### Source data

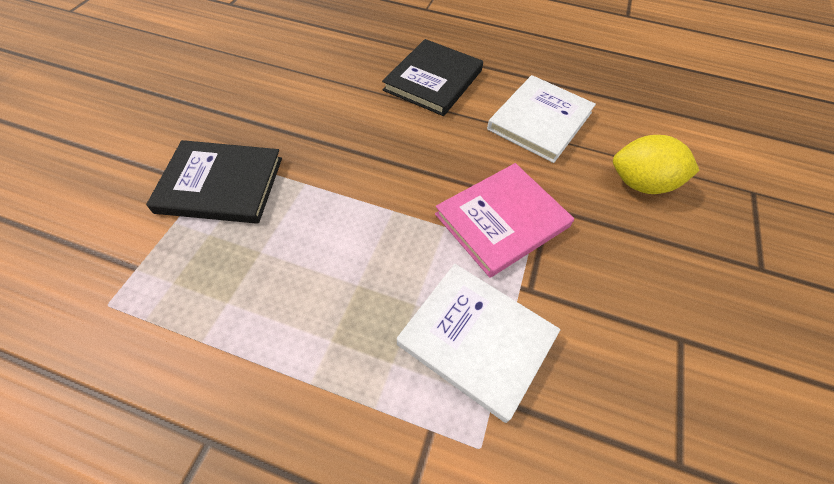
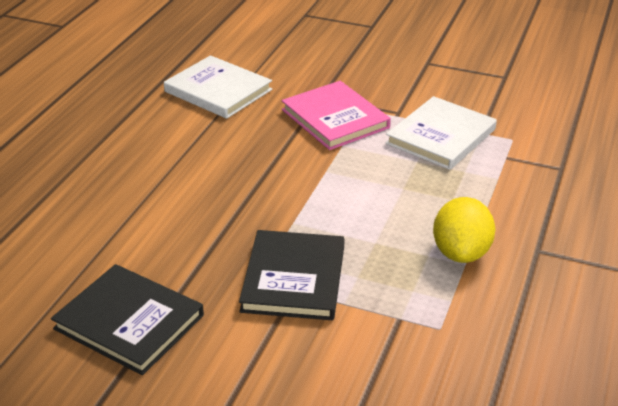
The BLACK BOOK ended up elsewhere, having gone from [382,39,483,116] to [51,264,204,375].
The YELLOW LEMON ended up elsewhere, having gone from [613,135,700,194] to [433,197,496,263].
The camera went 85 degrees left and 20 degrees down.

### What to produce
What lines in the listing above hold the string "having"? List them.

### Solution
The BLACK BOOK ended up elsewhere, having gone from [382,39,483,116] to [51,264,204,375].
The YELLOW LEMON ended up elsewhere, having gone from [613,135,700,194] to [433,197,496,263].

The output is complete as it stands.